**WORK INSTRUCTION**. Report how many lines in the records below contain the word "VLOAD". Nothing else belongs in the answer.
(Beginning of TASK DATA)
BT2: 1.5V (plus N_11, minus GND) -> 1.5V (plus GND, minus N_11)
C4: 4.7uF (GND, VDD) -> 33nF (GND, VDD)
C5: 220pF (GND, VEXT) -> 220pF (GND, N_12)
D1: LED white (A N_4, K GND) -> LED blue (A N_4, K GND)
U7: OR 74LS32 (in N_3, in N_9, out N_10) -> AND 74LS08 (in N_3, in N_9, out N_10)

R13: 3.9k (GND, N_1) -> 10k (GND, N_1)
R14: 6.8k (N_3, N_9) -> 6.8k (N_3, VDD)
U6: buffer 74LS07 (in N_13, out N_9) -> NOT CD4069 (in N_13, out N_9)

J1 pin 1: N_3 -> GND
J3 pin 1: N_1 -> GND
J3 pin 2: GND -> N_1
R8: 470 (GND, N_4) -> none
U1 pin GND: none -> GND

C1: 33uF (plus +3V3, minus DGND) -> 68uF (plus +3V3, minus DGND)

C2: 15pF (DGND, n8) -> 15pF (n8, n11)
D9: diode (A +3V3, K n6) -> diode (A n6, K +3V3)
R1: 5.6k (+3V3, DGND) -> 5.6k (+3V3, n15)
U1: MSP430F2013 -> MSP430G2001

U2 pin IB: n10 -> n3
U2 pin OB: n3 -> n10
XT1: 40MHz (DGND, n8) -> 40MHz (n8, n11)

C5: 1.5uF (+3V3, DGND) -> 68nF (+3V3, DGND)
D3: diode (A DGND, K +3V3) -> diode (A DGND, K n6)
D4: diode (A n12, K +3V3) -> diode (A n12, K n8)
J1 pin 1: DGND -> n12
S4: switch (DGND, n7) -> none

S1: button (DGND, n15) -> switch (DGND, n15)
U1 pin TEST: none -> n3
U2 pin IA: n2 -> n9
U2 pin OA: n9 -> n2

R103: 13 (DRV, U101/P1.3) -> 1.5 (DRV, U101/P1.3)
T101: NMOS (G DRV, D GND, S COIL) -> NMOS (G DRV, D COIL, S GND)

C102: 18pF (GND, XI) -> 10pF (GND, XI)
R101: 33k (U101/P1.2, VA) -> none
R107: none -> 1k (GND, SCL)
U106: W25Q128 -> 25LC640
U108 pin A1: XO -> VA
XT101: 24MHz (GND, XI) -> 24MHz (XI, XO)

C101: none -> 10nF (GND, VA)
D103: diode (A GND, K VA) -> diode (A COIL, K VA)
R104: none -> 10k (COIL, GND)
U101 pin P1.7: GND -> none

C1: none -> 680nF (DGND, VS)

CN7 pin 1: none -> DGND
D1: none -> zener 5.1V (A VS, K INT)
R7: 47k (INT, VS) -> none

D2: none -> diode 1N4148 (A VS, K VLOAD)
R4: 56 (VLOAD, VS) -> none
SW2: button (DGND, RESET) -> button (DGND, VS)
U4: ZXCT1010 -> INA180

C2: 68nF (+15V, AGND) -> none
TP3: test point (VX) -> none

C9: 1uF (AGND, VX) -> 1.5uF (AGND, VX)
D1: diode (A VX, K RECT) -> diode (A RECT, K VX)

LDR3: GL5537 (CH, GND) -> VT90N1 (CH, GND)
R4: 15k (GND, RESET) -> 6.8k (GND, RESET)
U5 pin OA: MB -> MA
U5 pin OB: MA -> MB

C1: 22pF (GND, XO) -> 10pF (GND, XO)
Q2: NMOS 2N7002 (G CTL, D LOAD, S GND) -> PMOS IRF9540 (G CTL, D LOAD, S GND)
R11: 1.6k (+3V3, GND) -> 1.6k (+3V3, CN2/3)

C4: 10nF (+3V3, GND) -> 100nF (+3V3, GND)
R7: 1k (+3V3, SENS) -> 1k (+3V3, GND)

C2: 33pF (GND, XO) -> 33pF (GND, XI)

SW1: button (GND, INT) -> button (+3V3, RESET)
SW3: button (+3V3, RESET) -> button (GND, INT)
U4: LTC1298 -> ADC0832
(End of TASK DATA)
**REPLY TO THE EXERCISE**. 2